Before-and-after object lists
=====

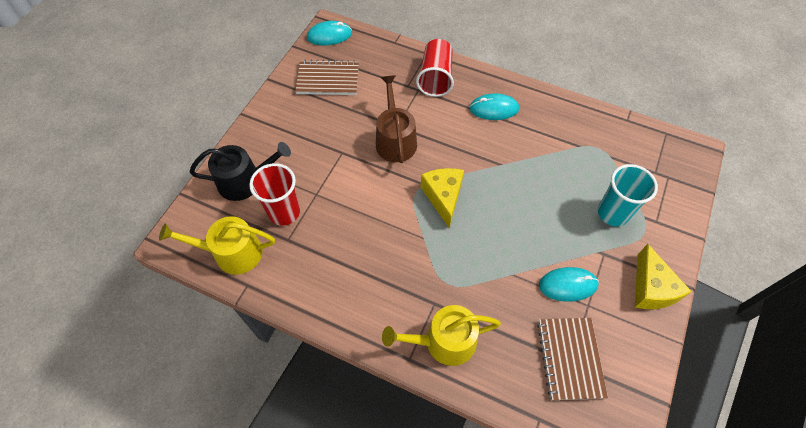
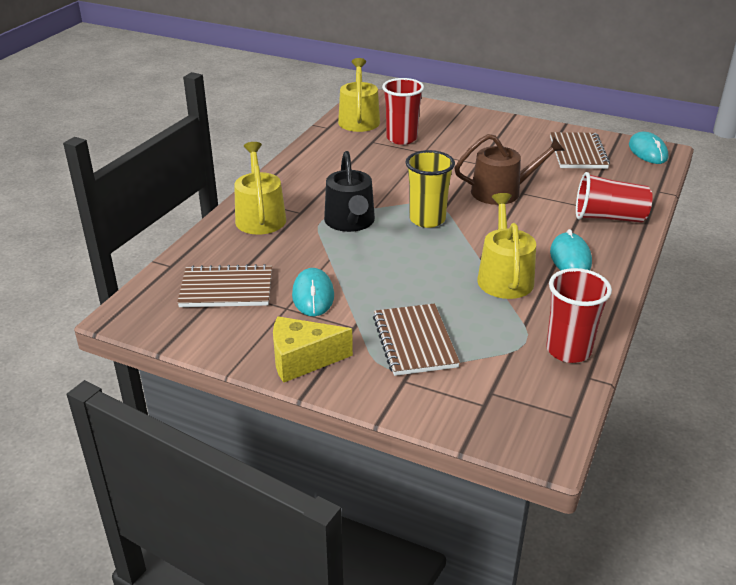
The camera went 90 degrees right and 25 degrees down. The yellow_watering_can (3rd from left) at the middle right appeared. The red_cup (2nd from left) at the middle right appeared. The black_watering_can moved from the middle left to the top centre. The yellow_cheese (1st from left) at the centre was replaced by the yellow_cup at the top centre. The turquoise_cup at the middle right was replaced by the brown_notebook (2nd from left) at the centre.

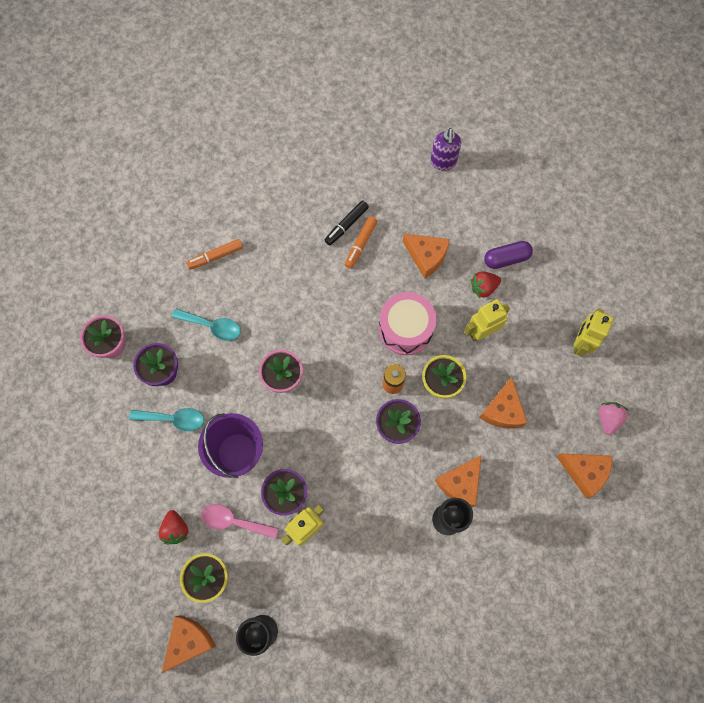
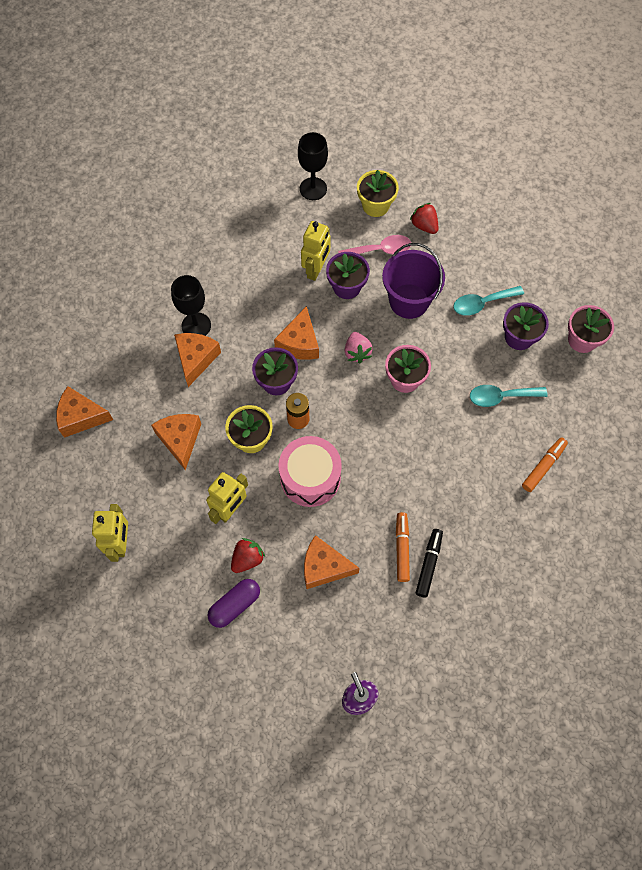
The camera went 155 degrees right and 5 degrees down. The orange_cheese (1st from left in the first image) moved from the bottom left to the centre. The pink_strawberry moved from the middle right to the centre.

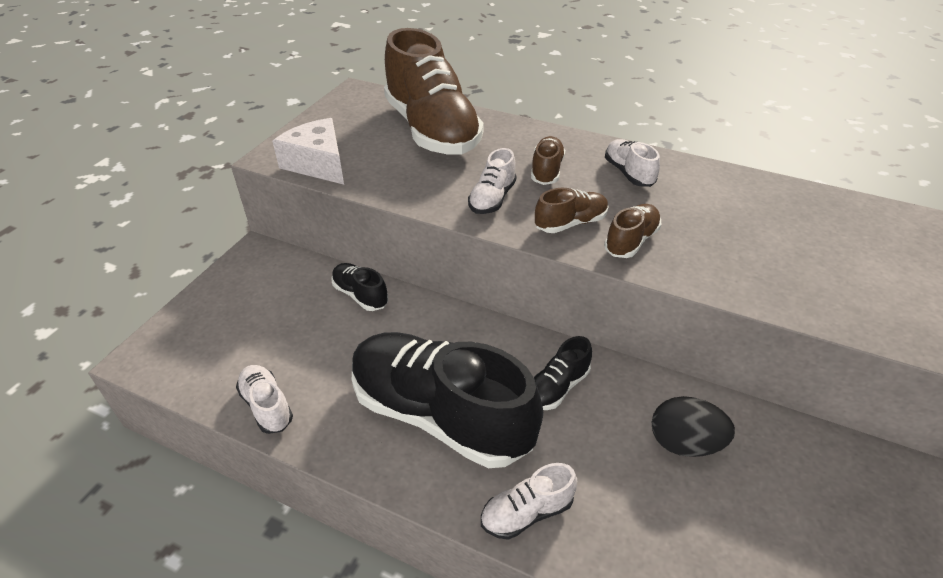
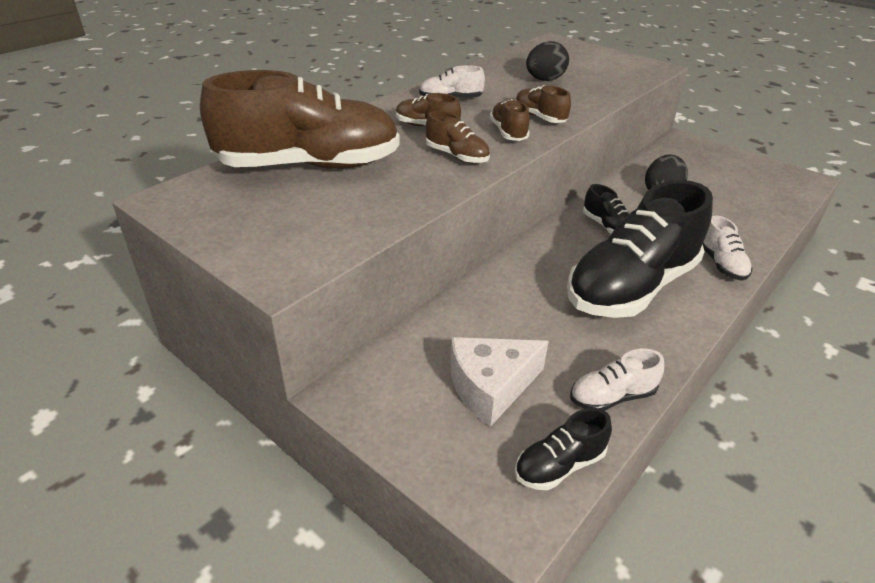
The camera went 75 degrees left and 5 degrees down. The black_egg (1st from left) at the top centre appeared. The white_cheese moved from the top left to the centre. The black_shoe (1st from left) moved from the centre to the bottom centre. The white_shoe (2nd from left) at the top centre became the brown_shoe (3rd from left) at the top centre.

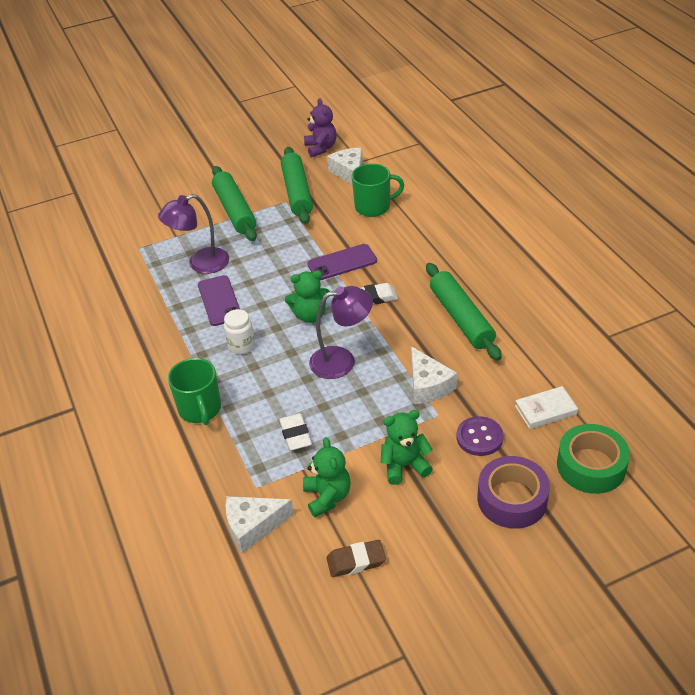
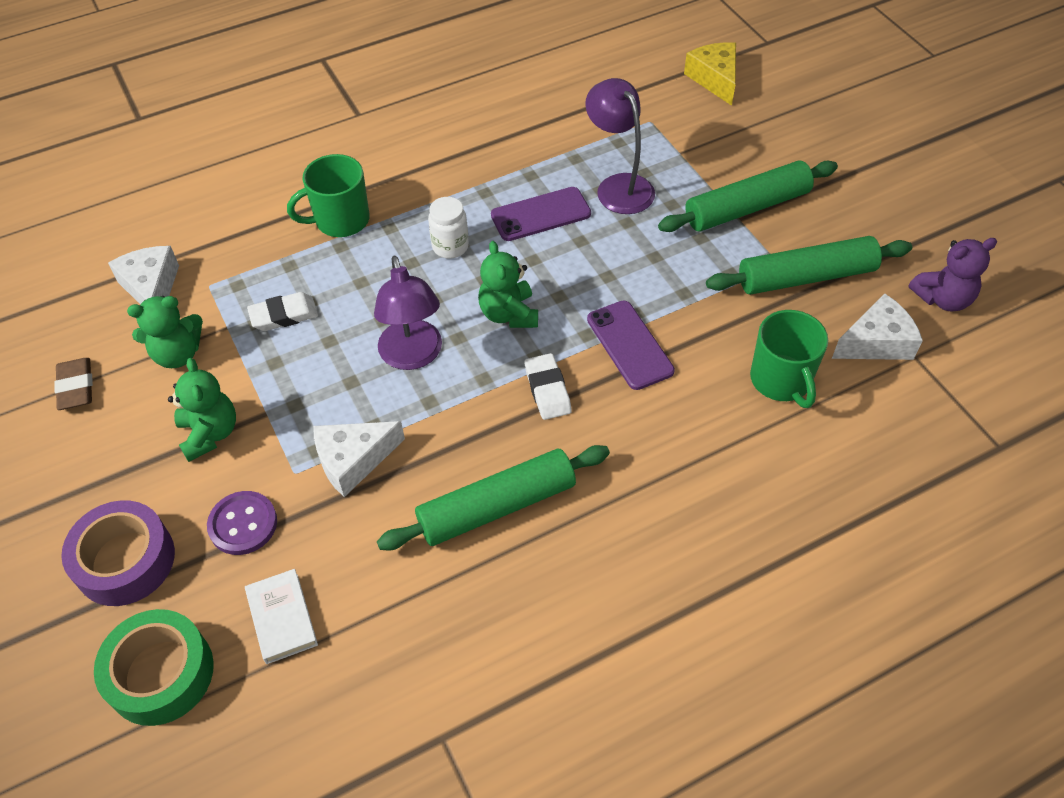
The camera went 85 degrees right and 10 degrees up. The yellow_cheese at the top right appeared.

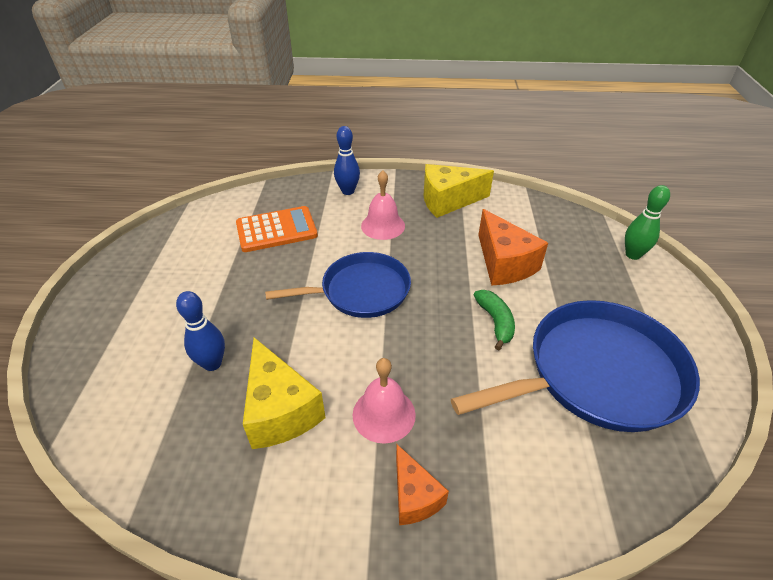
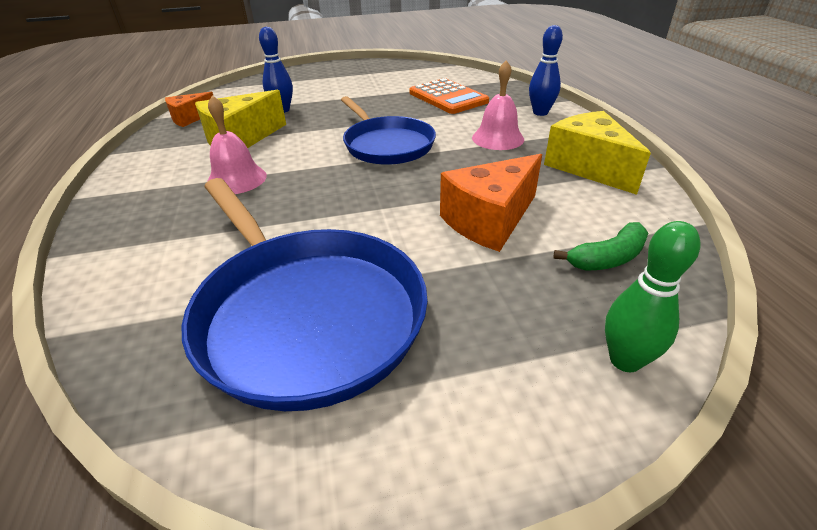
The camera went 75 degrees right and 5 degrees down. The orange_cheese (1st from left) moved from the bottom centre to the top left. The green_banana moved from the centre to the middle right.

=====

Task instructions —
Leaving the pictures out, give again word for word each line from the one holding "The camera went 75 degrees left" through the end of the records.

Written solution —
The camera went 75 degrees left and 5 degrees down. The black_egg (1st from left) at the top centre appeared. The white_cheese moved from the top left to the centre. The black_shoe (1st from left) moved from the centre to the bottom centre. The white_shoe (2nd from left) at the top centre became the brown_shoe (3rd from left) at the top centre.

The camera went 85 degrees right and 10 degrees up. The yellow_cheese at the top right appeared.

The camera went 75 degrees right and 5 degrees down. The orange_cheese (1st from left) moved from the bottom centre to the top left. The green_banana moved from the centre to the middle right.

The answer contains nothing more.